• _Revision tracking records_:
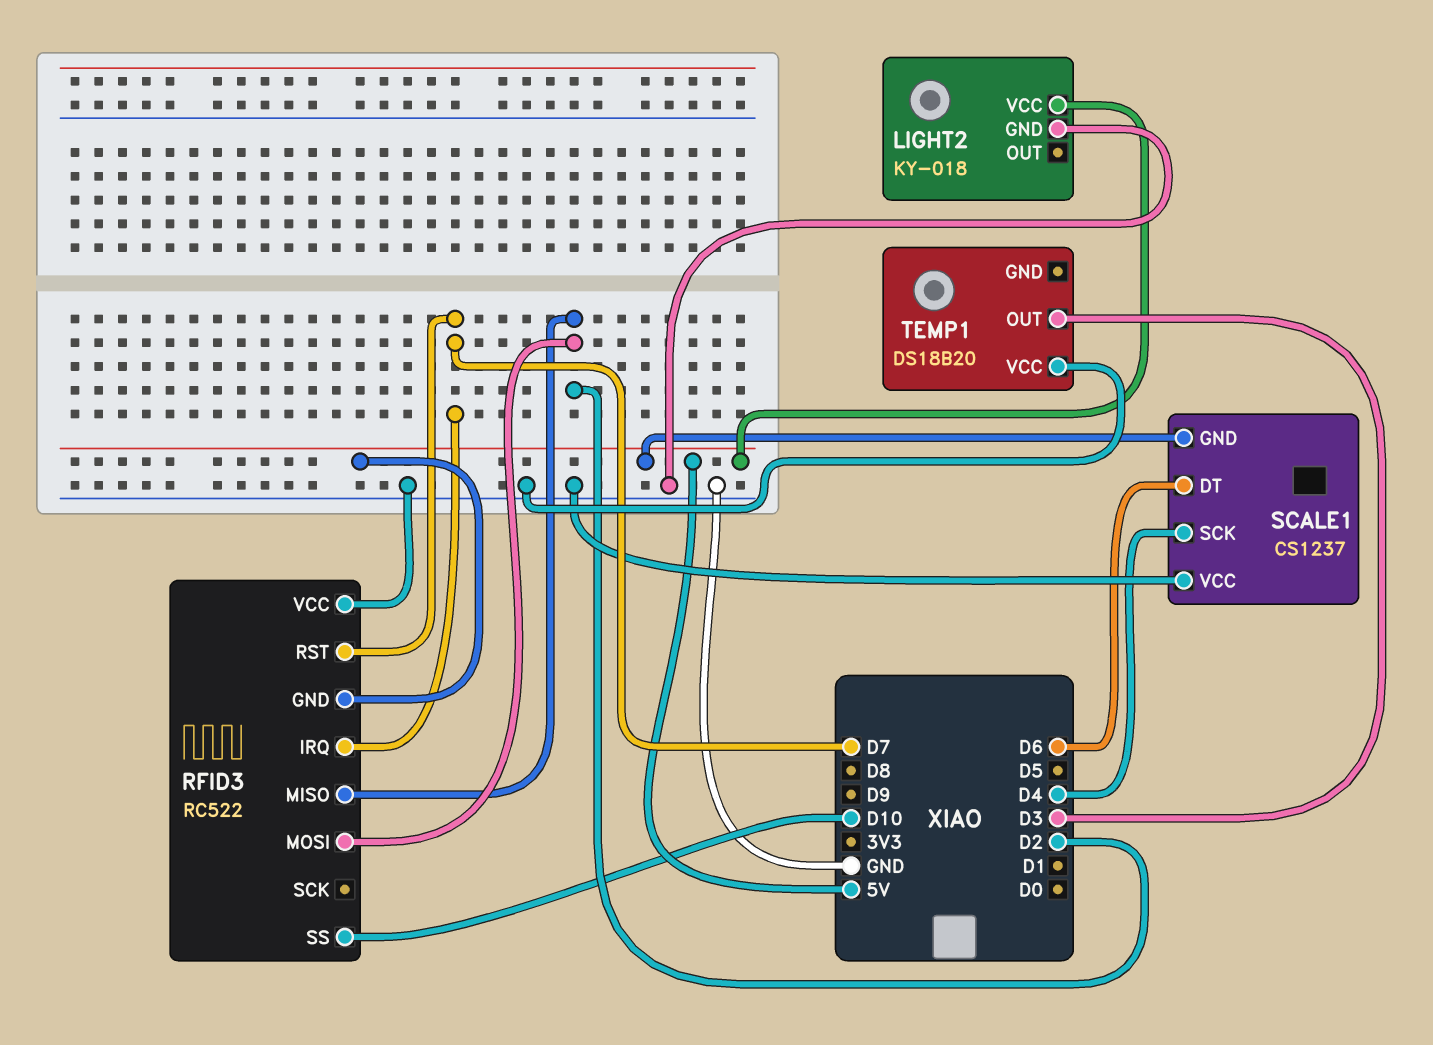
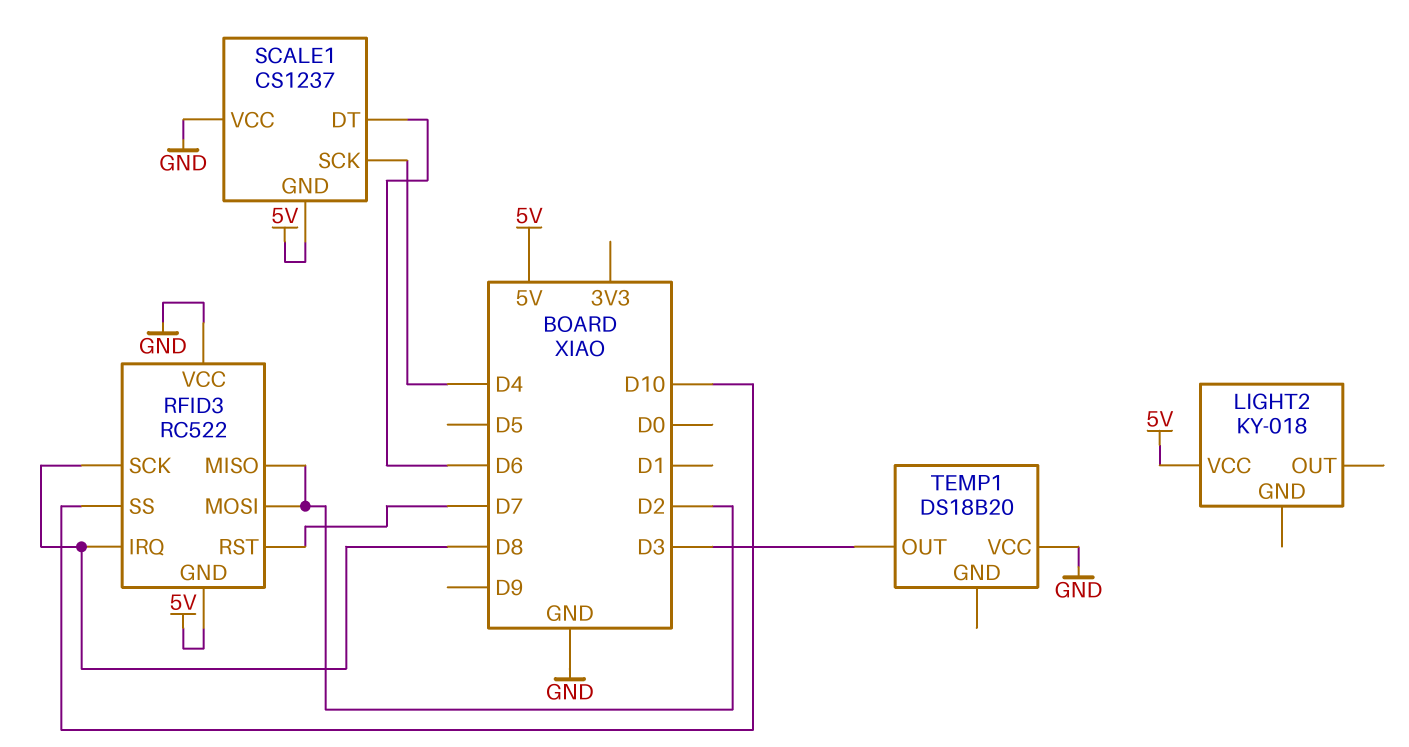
LIGHT2 pin GND: GND -> none
RFID3 pin IRQ: D7 -> D8
RFID3 pin SCK: none -> D8

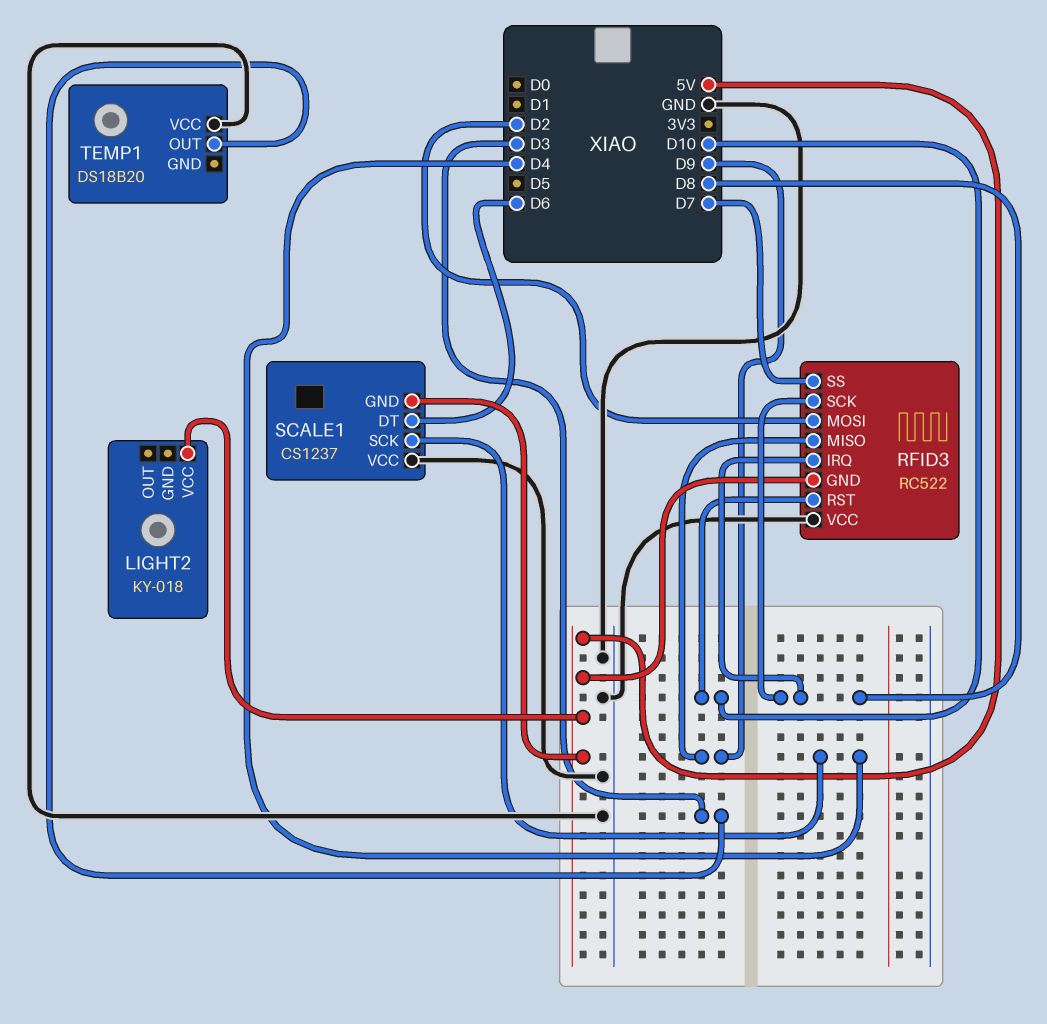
RFID3 pin MISO: D2 -> D9
RFID3 pin RST: D7 -> D10
RFID3 pin SS: D10 -> D7

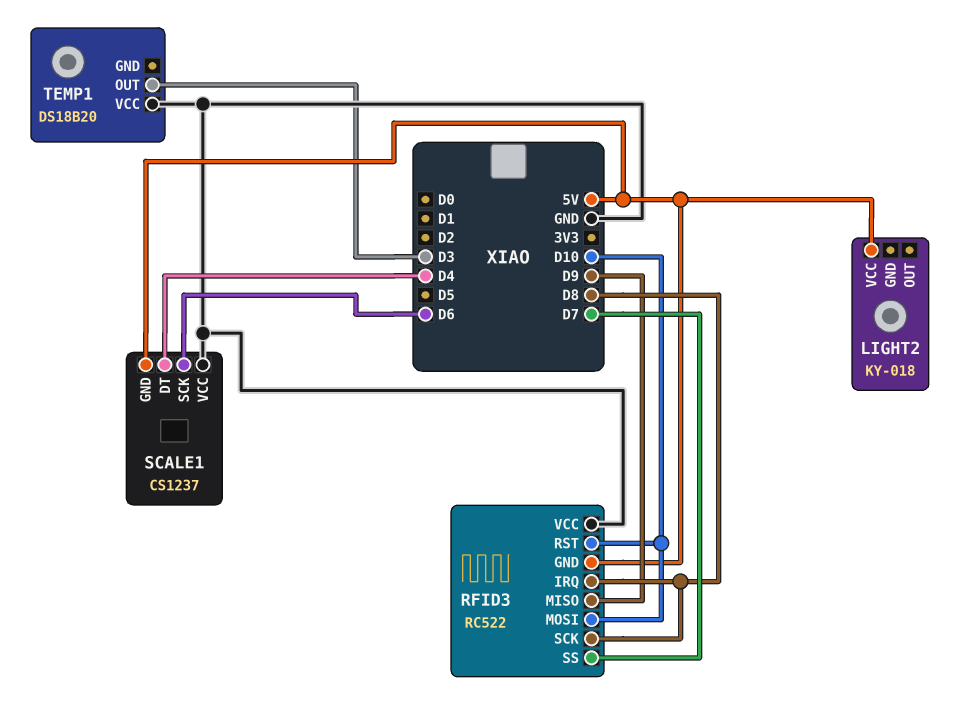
RFID3 pin MOSI: D2 -> D10
SCALE1 pin DT: D6 -> D4
SCALE1 pin SCK: D4 -> D6

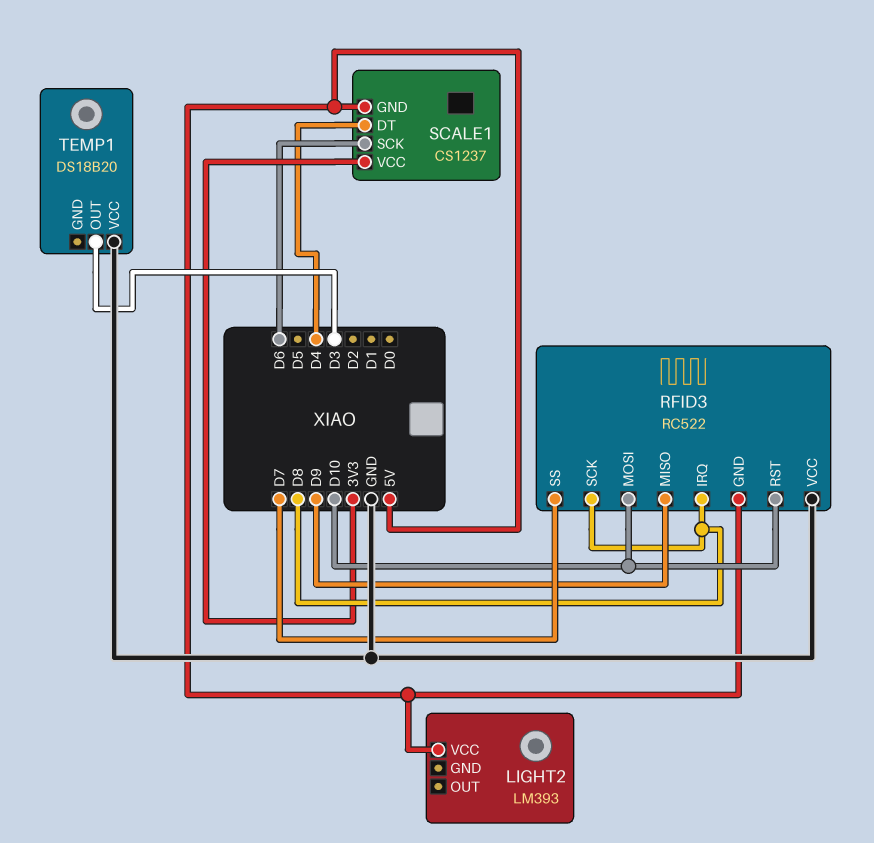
LIGHT2: KY-018 -> LM393
SCALE1 pin VCC: GND -> 3V3

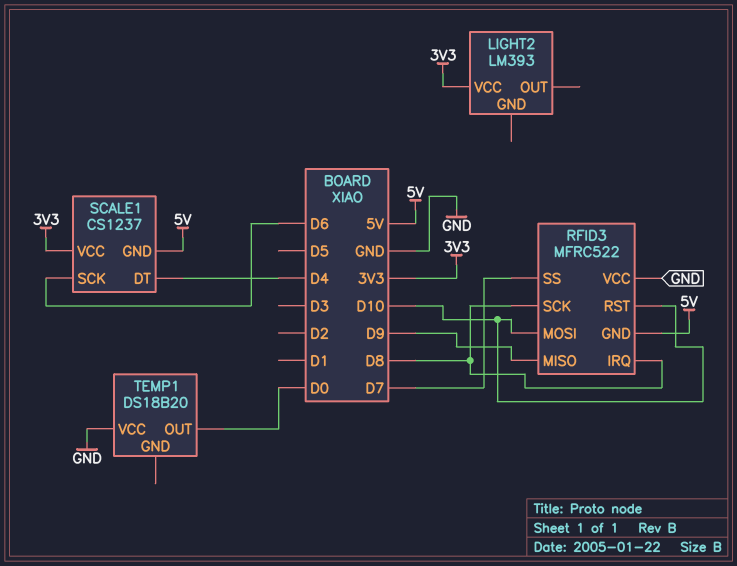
LIGHT2 pin VCC: 5V -> 3V3
RFID3: RC522 -> MFRC522
TEMP1 pin OUT: D3 -> D0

• _Exercise objective_: Render the data above verbatim and without pictures.

• _Exercise solution_:
LIGHT2 pin GND: GND -> none
RFID3 pin IRQ: D7 -> D8
RFID3 pin SCK: none -> D8

RFID3 pin MISO: D2 -> D9
RFID3 pin RST: D7 -> D10
RFID3 pin SS: D10 -> D7

RFID3 pin MOSI: D2 -> D10
SCALE1 pin DT: D6 -> D4
SCALE1 pin SCK: D4 -> D6

LIGHT2: KY-018 -> LM393
SCALE1 pin VCC: GND -> 3V3

LIGHT2 pin VCC: 5V -> 3V3
RFID3: RC522 -> MFRC522
TEMP1 pin OUT: D3 -> D0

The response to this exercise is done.